Look through the data below and show every line that includes "ECHO".

**Stored dataset items:**
---

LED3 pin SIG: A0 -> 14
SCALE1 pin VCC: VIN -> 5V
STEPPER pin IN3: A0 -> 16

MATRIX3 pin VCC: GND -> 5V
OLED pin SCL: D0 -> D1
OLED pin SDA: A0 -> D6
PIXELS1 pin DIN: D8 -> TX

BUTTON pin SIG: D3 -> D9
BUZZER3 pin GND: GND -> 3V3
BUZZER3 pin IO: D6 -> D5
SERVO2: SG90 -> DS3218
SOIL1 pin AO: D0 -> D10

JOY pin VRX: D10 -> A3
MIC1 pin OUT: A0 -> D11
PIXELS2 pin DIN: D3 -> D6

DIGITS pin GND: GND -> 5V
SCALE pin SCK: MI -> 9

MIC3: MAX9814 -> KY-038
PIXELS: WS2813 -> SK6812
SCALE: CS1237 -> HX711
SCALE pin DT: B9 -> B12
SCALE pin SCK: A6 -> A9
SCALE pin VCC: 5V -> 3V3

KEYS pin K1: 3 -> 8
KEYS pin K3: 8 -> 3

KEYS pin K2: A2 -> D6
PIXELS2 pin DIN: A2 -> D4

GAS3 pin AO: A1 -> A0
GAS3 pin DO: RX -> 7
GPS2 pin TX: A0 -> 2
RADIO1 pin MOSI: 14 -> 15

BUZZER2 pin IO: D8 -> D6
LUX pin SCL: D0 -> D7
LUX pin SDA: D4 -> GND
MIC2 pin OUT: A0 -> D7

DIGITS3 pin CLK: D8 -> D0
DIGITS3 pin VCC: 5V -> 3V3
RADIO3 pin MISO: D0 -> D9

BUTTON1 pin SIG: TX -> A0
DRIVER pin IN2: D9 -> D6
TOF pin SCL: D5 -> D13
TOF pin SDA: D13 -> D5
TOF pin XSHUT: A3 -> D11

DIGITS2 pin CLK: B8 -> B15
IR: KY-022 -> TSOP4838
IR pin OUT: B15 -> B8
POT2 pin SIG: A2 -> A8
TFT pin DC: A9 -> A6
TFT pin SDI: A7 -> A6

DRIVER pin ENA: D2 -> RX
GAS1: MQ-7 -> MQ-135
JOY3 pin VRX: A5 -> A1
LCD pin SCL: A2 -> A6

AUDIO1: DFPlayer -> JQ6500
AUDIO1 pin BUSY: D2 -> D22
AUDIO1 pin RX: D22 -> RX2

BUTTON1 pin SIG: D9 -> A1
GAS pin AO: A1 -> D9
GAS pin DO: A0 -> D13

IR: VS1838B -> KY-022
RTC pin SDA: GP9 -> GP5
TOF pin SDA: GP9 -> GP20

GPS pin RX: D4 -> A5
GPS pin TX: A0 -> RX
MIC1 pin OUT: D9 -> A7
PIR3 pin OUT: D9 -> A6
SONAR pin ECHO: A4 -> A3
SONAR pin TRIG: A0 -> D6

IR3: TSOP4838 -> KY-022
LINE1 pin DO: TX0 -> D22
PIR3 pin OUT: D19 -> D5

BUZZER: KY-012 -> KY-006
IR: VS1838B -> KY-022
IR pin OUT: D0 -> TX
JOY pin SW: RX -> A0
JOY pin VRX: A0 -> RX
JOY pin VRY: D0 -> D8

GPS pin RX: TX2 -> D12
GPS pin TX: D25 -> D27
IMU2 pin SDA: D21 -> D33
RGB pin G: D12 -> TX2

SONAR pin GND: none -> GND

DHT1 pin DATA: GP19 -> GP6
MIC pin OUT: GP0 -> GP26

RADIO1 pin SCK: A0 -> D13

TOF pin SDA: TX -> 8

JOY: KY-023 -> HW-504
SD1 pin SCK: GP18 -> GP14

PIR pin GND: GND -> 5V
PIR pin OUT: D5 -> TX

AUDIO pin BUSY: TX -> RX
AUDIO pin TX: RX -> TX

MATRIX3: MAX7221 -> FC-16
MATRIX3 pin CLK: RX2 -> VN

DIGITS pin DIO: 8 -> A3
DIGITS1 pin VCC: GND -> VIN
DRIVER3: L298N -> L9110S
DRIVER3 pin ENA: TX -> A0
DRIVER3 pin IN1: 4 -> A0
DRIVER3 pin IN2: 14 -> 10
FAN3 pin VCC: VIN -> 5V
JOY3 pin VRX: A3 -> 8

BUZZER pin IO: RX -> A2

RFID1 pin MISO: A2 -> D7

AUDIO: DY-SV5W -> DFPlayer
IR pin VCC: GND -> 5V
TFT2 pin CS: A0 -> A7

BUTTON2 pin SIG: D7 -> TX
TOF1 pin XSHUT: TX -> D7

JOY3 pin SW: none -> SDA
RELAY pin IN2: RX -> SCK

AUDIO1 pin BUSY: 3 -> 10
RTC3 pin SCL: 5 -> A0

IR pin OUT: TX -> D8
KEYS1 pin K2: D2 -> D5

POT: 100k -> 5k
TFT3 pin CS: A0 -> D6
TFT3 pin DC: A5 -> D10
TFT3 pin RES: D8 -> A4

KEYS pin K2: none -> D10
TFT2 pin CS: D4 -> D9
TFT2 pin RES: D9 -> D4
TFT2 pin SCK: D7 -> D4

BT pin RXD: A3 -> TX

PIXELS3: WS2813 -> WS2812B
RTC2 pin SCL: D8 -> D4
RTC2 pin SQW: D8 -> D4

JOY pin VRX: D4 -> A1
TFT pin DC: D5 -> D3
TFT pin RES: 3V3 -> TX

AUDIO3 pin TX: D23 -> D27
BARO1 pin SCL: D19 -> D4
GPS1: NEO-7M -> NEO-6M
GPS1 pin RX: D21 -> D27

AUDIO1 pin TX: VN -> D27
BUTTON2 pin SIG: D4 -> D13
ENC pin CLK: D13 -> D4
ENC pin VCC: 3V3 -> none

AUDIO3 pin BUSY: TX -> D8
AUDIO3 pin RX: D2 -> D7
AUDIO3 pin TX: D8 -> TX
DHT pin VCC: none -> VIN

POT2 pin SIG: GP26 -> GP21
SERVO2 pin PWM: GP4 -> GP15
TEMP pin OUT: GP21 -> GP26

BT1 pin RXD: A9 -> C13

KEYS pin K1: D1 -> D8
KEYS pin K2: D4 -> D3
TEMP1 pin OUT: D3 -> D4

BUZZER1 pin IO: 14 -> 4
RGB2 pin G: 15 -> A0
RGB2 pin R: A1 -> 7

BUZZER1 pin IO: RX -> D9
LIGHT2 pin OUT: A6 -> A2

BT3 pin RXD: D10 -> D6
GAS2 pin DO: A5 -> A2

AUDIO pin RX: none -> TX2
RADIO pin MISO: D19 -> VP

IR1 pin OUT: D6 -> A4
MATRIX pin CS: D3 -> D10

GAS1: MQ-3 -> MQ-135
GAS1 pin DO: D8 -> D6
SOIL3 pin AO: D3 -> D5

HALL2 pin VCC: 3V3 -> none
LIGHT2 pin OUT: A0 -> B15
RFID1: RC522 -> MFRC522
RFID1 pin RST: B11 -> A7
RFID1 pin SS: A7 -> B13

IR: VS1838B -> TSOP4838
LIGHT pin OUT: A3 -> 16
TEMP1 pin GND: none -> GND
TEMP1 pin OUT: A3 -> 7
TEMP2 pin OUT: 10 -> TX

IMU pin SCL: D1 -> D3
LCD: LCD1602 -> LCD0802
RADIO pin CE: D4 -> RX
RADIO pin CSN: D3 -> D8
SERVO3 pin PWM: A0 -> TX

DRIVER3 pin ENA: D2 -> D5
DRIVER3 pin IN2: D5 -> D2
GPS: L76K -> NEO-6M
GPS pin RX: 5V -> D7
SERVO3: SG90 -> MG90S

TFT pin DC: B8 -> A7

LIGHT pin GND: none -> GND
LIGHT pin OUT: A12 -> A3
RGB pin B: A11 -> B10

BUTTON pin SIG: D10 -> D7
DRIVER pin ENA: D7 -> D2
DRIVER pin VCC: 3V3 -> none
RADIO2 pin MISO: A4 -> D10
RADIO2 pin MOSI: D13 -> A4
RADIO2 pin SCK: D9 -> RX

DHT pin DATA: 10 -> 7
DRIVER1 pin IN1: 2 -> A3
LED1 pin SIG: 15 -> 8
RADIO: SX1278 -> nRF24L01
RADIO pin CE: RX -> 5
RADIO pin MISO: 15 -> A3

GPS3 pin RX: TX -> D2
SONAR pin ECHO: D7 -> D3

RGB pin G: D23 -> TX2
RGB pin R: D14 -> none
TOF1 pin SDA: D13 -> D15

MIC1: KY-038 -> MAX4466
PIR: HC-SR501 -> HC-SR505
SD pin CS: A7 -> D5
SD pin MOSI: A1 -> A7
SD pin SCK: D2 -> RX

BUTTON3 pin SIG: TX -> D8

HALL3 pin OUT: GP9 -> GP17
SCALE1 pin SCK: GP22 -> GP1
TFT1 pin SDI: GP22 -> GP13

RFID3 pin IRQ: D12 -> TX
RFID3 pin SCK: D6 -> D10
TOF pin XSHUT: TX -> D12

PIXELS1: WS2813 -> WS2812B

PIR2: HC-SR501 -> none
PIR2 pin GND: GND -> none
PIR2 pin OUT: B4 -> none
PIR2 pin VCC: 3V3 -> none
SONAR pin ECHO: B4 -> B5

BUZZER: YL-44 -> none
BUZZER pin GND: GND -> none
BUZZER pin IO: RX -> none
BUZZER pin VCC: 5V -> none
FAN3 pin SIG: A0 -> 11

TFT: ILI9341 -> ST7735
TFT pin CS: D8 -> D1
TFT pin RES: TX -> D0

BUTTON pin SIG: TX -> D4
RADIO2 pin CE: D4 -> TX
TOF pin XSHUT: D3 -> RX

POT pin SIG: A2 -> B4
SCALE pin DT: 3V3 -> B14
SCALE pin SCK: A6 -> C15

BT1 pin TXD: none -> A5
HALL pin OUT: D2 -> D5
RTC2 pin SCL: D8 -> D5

---

**Result below:**
SONAR pin ECHO: A4 -> A3
SONAR pin ECHO: D7 -> D3
SONAR pin ECHO: B4 -> B5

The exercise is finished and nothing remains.